Goal: Work through the following lines and count those that hold the word "instances". Reply with that number only.
>> START Excerpted records
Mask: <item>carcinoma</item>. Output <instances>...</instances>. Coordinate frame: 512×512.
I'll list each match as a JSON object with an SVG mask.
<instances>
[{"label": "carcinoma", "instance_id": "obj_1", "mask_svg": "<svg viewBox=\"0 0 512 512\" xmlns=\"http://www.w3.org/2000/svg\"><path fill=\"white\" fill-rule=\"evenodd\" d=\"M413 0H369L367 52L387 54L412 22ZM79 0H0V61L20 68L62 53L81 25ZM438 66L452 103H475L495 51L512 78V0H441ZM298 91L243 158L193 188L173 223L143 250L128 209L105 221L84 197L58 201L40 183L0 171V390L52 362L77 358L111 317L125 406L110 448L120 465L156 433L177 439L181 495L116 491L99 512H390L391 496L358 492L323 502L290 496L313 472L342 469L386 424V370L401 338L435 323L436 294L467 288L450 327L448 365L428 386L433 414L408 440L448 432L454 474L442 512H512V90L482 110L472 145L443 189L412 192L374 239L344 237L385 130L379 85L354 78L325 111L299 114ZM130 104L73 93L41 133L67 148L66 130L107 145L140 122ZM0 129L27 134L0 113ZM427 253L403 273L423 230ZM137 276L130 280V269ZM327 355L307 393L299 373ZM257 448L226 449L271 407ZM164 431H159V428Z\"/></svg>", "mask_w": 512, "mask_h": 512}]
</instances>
>> END Excerpted records
Response for this exercise: 3